__The problem__: A faithful copy is needed. Set down all of the data below exactly.

◇ ◇ ◇ ◇

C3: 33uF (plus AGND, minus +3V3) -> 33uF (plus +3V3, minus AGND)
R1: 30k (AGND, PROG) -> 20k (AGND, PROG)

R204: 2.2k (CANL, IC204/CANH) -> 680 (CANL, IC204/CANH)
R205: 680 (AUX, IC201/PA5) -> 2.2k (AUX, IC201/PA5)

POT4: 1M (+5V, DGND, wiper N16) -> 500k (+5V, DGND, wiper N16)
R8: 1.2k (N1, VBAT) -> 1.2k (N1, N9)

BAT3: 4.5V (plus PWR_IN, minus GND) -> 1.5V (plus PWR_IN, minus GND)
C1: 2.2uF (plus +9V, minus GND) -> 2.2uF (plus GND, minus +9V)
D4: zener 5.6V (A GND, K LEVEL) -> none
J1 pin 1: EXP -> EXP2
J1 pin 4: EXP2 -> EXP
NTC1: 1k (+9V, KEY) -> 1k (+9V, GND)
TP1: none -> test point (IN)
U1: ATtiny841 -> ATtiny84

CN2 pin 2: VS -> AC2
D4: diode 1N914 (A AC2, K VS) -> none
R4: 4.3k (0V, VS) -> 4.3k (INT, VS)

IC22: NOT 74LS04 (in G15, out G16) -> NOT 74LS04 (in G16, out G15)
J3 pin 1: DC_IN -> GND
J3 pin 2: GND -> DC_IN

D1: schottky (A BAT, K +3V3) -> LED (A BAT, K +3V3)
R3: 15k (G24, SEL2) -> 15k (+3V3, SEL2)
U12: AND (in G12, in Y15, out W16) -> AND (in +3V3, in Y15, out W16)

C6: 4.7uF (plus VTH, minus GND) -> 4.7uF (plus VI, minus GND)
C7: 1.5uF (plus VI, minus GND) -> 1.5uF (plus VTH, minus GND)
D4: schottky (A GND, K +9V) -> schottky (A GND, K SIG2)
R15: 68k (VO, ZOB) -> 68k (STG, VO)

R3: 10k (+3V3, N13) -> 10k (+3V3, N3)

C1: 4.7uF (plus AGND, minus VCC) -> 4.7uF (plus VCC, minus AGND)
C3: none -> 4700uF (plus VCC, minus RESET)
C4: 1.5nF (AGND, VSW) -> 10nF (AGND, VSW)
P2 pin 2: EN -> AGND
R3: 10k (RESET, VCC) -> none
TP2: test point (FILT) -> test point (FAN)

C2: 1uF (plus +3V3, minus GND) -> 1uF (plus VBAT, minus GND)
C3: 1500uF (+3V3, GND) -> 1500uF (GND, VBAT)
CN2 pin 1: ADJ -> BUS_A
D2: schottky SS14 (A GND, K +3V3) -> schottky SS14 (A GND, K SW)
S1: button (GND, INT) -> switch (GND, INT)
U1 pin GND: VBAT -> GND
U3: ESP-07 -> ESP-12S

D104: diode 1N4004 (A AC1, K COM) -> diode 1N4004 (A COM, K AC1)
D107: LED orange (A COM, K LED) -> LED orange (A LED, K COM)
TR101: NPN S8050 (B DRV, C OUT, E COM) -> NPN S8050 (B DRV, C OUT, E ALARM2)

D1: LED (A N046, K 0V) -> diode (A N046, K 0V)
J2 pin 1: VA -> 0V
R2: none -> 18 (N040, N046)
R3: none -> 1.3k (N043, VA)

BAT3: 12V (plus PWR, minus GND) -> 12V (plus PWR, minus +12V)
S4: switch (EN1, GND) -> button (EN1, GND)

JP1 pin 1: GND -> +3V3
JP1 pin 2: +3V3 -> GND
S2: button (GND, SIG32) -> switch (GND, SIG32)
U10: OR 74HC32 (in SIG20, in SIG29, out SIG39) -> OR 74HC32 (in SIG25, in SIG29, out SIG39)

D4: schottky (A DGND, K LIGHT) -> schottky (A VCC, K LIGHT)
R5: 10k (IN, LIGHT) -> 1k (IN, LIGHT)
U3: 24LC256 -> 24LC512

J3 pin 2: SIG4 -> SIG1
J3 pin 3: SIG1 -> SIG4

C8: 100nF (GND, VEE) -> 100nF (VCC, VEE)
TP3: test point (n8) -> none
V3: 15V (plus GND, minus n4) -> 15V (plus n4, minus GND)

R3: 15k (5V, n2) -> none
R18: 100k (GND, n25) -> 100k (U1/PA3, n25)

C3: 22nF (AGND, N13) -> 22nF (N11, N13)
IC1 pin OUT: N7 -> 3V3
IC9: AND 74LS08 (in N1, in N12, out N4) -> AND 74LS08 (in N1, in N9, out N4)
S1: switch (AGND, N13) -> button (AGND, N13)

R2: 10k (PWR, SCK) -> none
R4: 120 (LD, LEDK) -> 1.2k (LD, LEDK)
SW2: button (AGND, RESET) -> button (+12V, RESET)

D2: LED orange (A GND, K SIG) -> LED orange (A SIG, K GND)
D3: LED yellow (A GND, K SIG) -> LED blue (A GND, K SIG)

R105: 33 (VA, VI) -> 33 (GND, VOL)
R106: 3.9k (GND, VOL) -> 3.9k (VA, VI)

◇ ◇ ◇ ◇

__Answer below__:
C3: 33uF (plus AGND, minus +3V3) -> 33uF (plus +3V3, minus AGND)
R1: 30k (AGND, PROG) -> 20k (AGND, PROG)

R204: 2.2k (CANL, IC204/CANH) -> 680 (CANL, IC204/CANH)
R205: 680 (AUX, IC201/PA5) -> 2.2k (AUX, IC201/PA5)

POT4: 1M (+5V, DGND, wiper N16) -> 500k (+5V, DGND, wiper N16)
R8: 1.2k (N1, VBAT) -> 1.2k (N1, N9)

BAT3: 4.5V (plus PWR_IN, minus GND) -> 1.5V (plus PWR_IN, minus GND)
C1: 2.2uF (plus +9V, minus GND) -> 2.2uF (plus GND, minus +9V)
D4: zener 5.6V (A GND, K LEVEL) -> none
J1 pin 1: EXP -> EXP2
J1 pin 4: EXP2 -> EXP
NTC1: 1k (+9V, KEY) -> 1k (+9V, GND)
TP1: none -> test point (IN)
U1: ATtiny841 -> ATtiny84

CN2 pin 2: VS -> AC2
D4: diode 1N914 (A AC2, K VS) -> none
R4: 4.3k (0V, VS) -> 4.3k (INT, VS)

IC22: NOT 74LS04 (in G15, out G16) -> NOT 74LS04 (in G16, out G15)
J3 pin 1: DC_IN -> GND
J3 pin 2: GND -> DC_IN

D1: schottky (A BAT, K +3V3) -> LED (A BAT, K +3V3)
R3: 15k (G24, SEL2) -> 15k (+3V3, SEL2)
U12: AND (in G12, in Y15, out W16) -> AND (in +3V3, in Y15, out W16)

C6: 4.7uF (plus VTH, minus GND) -> 4.7uF (plus VI, minus GND)
C7: 1.5uF (plus VI, minus GND) -> 1.5uF (plus VTH, minus GND)
D4: schottky (A GND, K +9V) -> schottky (A GND, K SIG2)
R15: 68k (VO, ZOB) -> 68k (STG, VO)

R3: 10k (+3V3, N13) -> 10k (+3V3, N3)

C1: 4.7uF (plus AGND, minus VCC) -> 4.7uF (plus VCC, minus AGND)
C3: none -> 4700uF (plus VCC, minus RESET)
C4: 1.5nF (AGND, VSW) -> 10nF (AGND, VSW)
P2 pin 2: EN -> AGND
R3: 10k (RESET, VCC) -> none
TP2: test point (FILT) -> test point (FAN)

C2: 1uF (plus +3V3, minus GND) -> 1uF (plus VBAT, minus GND)
C3: 1500uF (+3V3, GND) -> 1500uF (GND, VBAT)
CN2 pin 1: ADJ -> BUS_A
D2: schottky SS14 (A GND, K +3V3) -> schottky SS14 (A GND, K SW)
S1: button (GND, INT) -> switch (GND, INT)
U1 pin GND: VBAT -> GND
U3: ESP-07 -> ESP-12S

D104: diode 1N4004 (A AC1, K COM) -> diode 1N4004 (A COM, K AC1)
D107: LED orange (A COM, K LED) -> LED orange (A LED, K COM)
TR101: NPN S8050 (B DRV, C OUT, E COM) -> NPN S8050 (B DRV, C OUT, E ALARM2)

D1: LED (A N046, K 0V) -> diode (A N046, K 0V)
J2 pin 1: VA -> 0V
R2: none -> 18 (N040, N046)
R3: none -> 1.3k (N043, VA)

BAT3: 12V (plus PWR, minus GND) -> 12V (plus PWR, minus +12V)
S4: switch (EN1, GND) -> button (EN1, GND)

JP1 pin 1: GND -> +3V3
JP1 pin 2: +3V3 -> GND
S2: button (GND, SIG32) -> switch (GND, SIG32)
U10: OR 74HC32 (in SIG20, in SIG29, out SIG39) -> OR 74HC32 (in SIG25, in SIG29, out SIG39)

D4: schottky (A DGND, K LIGHT) -> schottky (A VCC, K LIGHT)
R5: 10k (IN, LIGHT) -> 1k (IN, LIGHT)
U3: 24LC256 -> 24LC512

J3 pin 2: SIG4 -> SIG1
J3 pin 3: SIG1 -> SIG4

C8: 100nF (GND, VEE) -> 100nF (VCC, VEE)
TP3: test point (n8) -> none
V3: 15V (plus GND, minus n4) -> 15V (plus n4, minus GND)

R3: 15k (5V, n2) -> none
R18: 100k (GND, n25) -> 100k (U1/PA3, n25)

C3: 22nF (AGND, N13) -> 22nF (N11, N13)
IC1 pin OUT: N7 -> 3V3
IC9: AND 74LS08 (in N1, in N12, out N4) -> AND 74LS08 (in N1, in N9, out N4)
S1: switch (AGND, N13) -> button (AGND, N13)

R2: 10k (PWR, SCK) -> none
R4: 120 (LD, LEDK) -> 1.2k (LD, LEDK)
SW2: button (AGND, RESET) -> button (+12V, RESET)

D2: LED orange (A GND, K SIG) -> LED orange (A SIG, K GND)
D3: LED yellow (A GND, K SIG) -> LED blue (A GND, K SIG)

R105: 33 (VA, VI) -> 33 (GND, VOL)
R106: 3.9k (GND, VOL) -> 3.9k (VA, VI)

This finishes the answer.